Where in the data below does the word "counterclockwise" appear? Copy each line that holds it.

---------- Data extract ----------

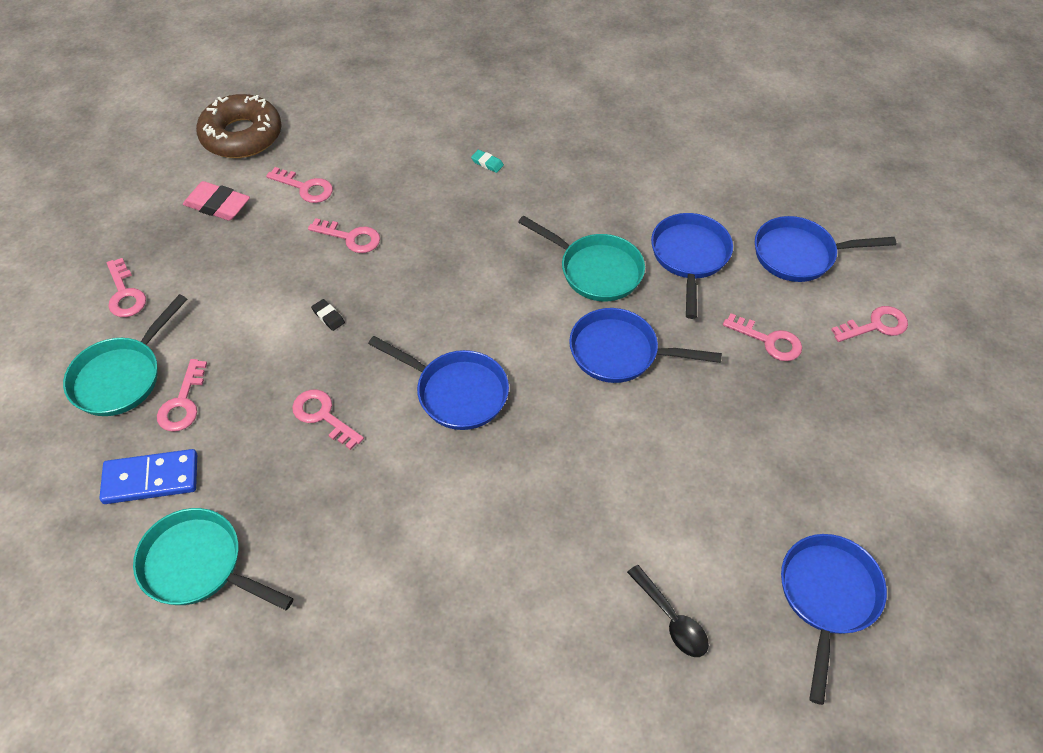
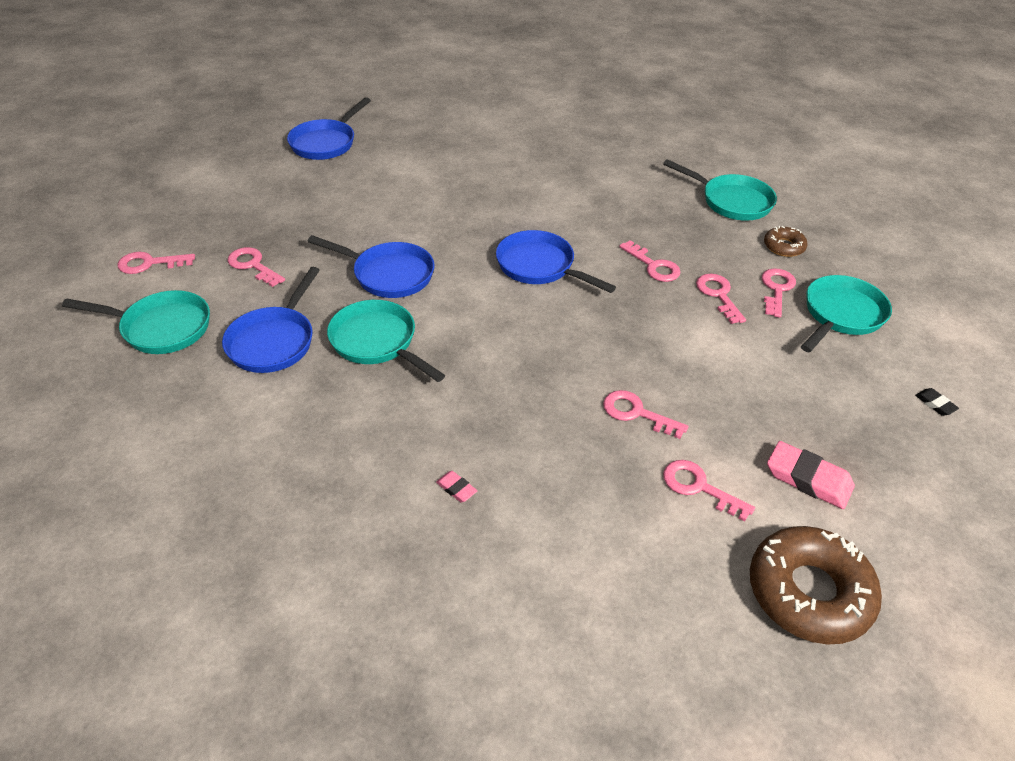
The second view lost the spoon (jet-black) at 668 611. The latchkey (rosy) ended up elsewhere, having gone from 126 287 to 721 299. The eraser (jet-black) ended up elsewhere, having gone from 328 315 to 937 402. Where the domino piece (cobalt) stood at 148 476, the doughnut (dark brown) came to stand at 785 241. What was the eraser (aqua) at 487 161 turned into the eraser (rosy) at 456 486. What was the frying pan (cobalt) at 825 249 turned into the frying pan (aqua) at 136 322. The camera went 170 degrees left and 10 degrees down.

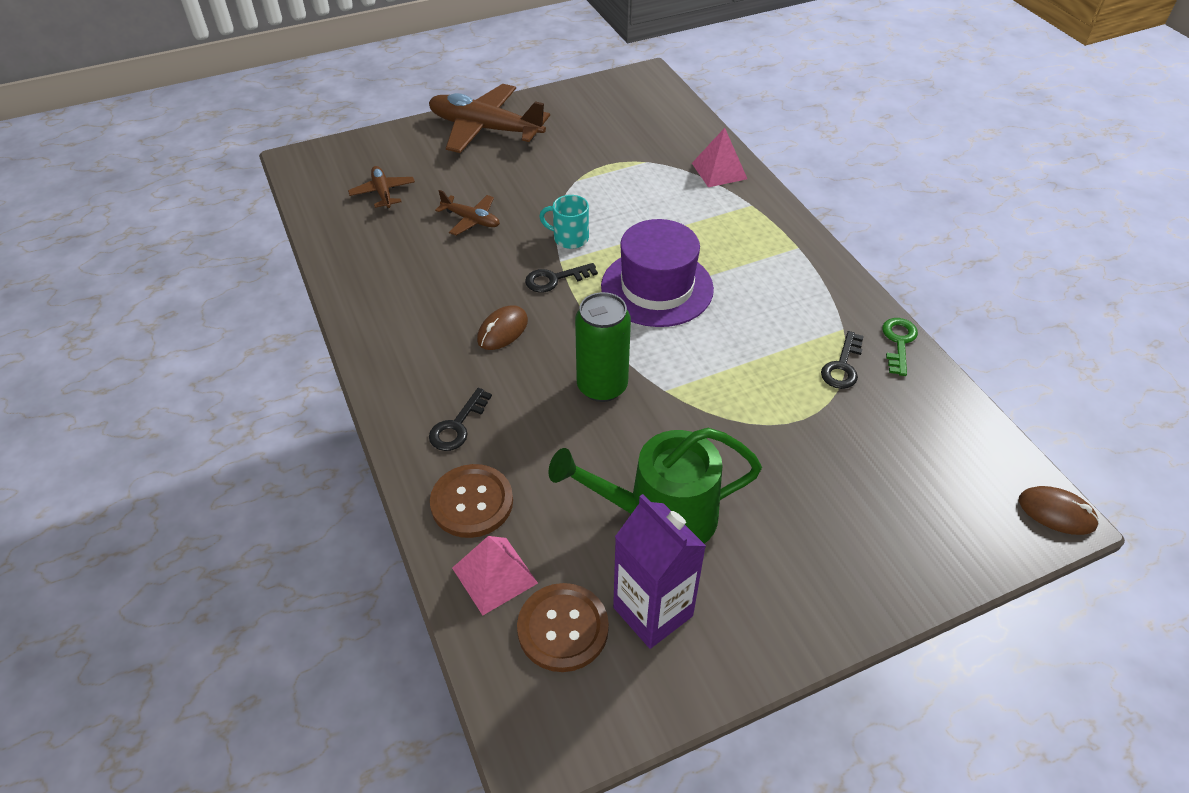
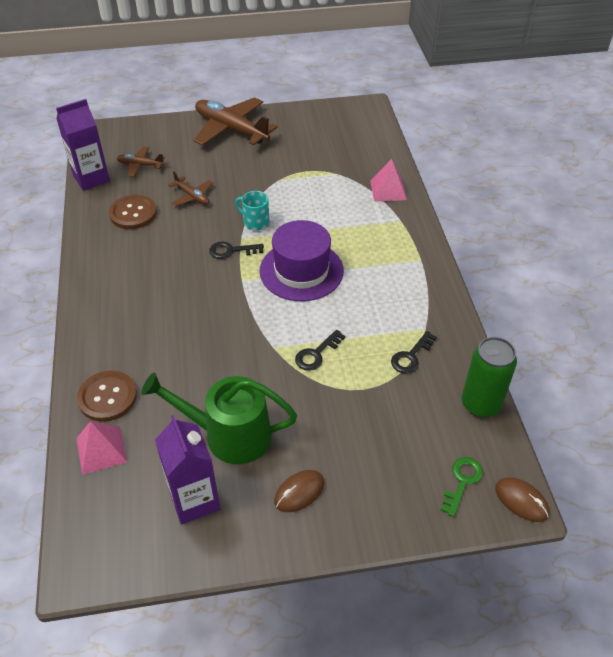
The second view gained the milk carton (purple) at 83 145. The latchkey (jet-black) ended up elsewhere, having gone from 460 419 to 320 350. The PC mouse (dark brown) ended up elsewhere, having gone from 502 328 to 299 491. The shirt button (dark brown) ended up elsewhere, having gone from 563 627 to 133 212. The can (green) ended up elsewhere, having gone from 603 347 to 489 377. The latchkey (green) ended up elsewhere, having gone from 900 347 to 462 487. The plane (dark brown) at 381 187 ended up facing another way, 75 degrees counterclockwise from before. The camera went 15 degrees right and 0 degrees up.

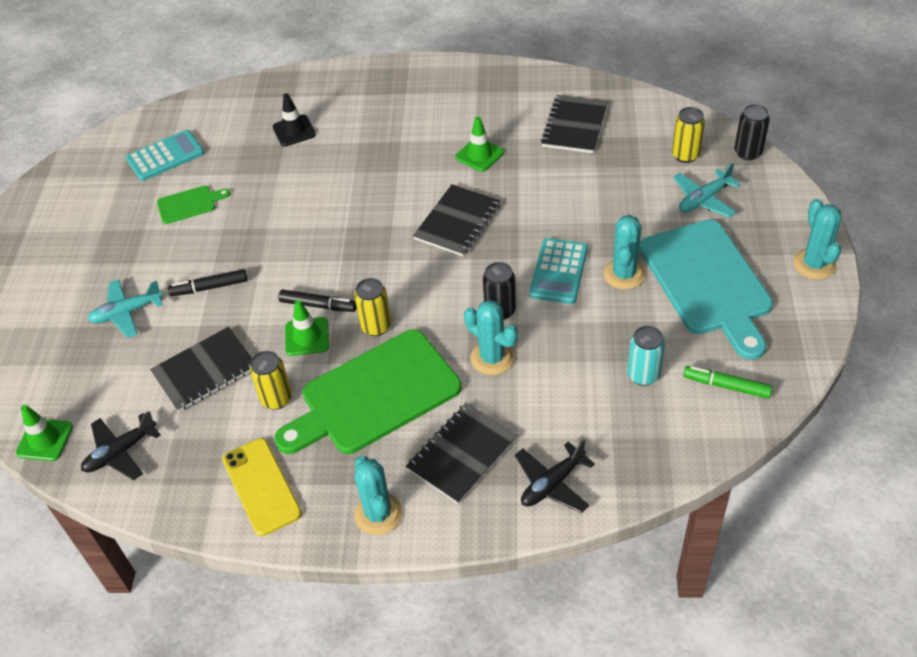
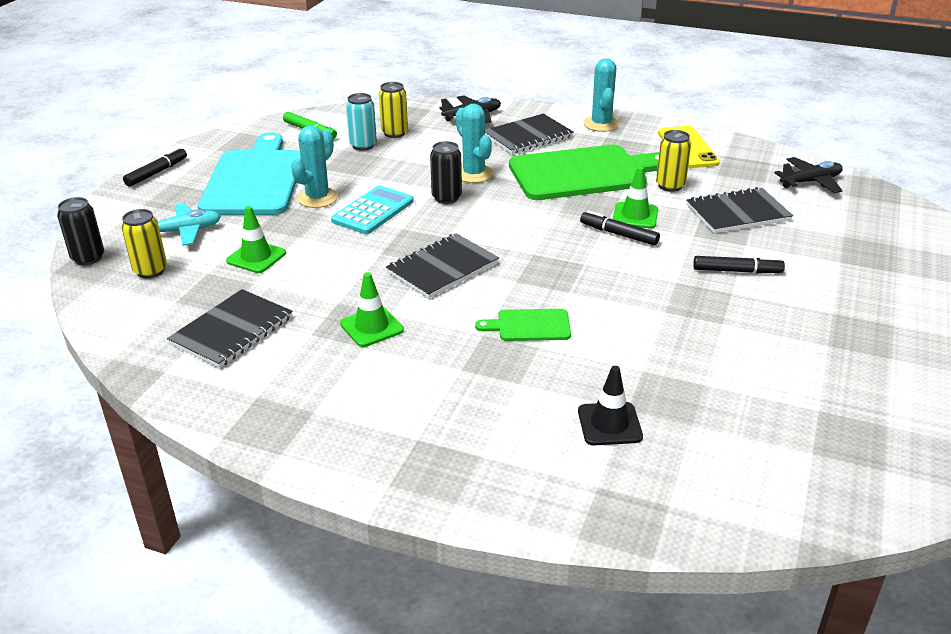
The second view lost the plane (aqua) at 125 308. The second view lost the calculator (aqua) at 165 155. The traffic cone (green) ended up elsewhere, having gone from 44 433 to 256 239. The chopping board (green) ended up elsewhere, having gone from 193 205 to 523 325. The can (yellow) ended up elsewhere, having gone from 372 307 to 393 110. Where the cactus (aqua) stood at 817 239, the marker (jet-black) came to stand at 155 167. The camera went 165 degrees left and 15 degrees down.

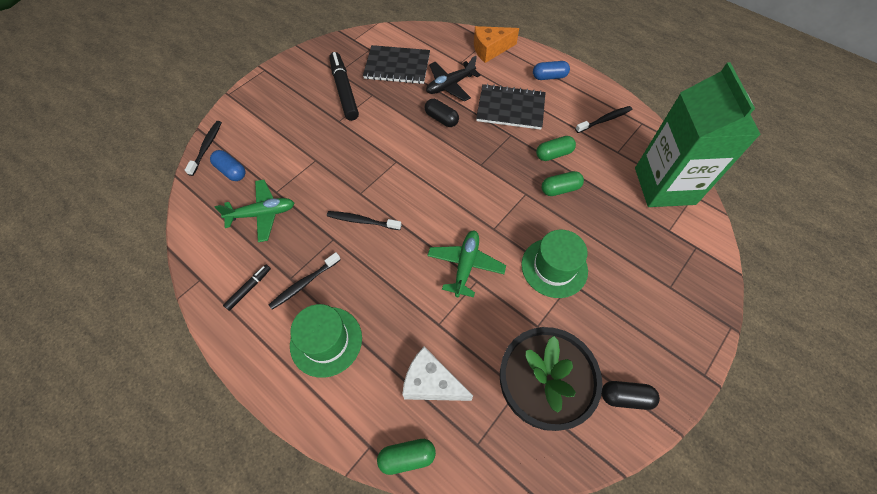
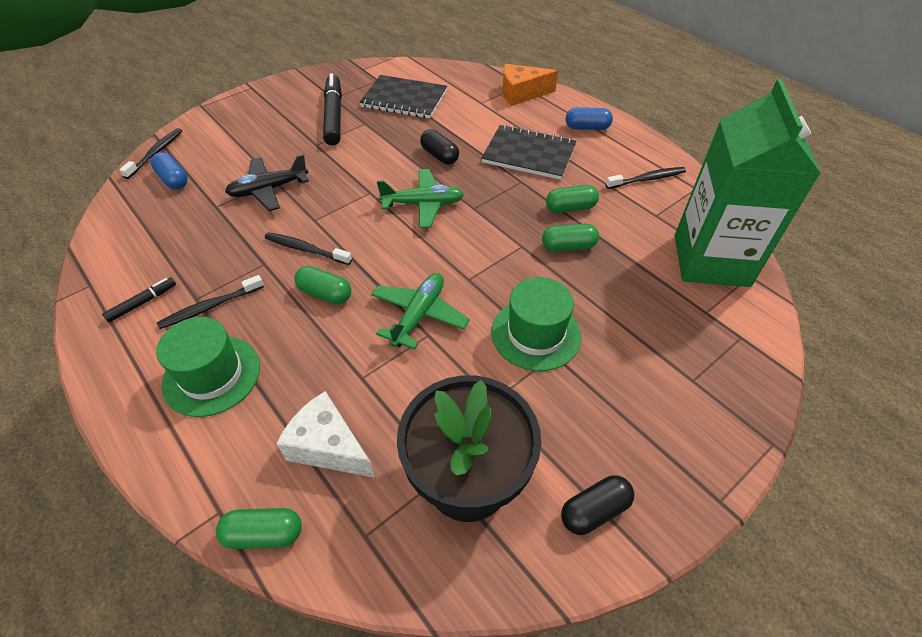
The second view gained the pill shape (green) at 322 285. The plane (green) ended up elsewhere, having gone from 254 211 to 420 198. The plane (jet-black) ended up elsewhere, having gone from 453 78 to 267 182. The pill shape (jet-black) at 631 395 ended up facing another way, 45 degrees counterclockwise from before. The camera went 10 degrees right and 10 degrees down.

----------

[The answer]:
The second view gained the milk carton (purple) at 83 145. The latchkey (jet-black) ended up elsewhere, having gone from 460 419 to 320 350. The PC mouse (dark brown) ended up elsewhere, having gone from 502 328 to 299 491. The shirt button (dark brown) ended up elsewhere, having gone from 563 627 to 133 212. The can (green) ended up elsewhere, having gone from 603 347 to 489 377. The latchkey (green) ended up elsewhere, having gone from 900 347 to 462 487. The plane (dark brown) at 381 187 ended up facing another way, 75 degrees counterclockwise from before. The camera went 15 degrees right and 0 degrees up.
The second view gained the pill shape (green) at 322 285. The plane (green) ended up elsewhere, having gone from 254 211 to 420 198. The plane (jet-black) ended up elsewhere, having gone from 453 78 to 267 182. The pill shape (jet-black) at 631 395 ended up facing another way, 45 degrees counterclockwise from before. The camera went 10 degrees right and 10 degrees down.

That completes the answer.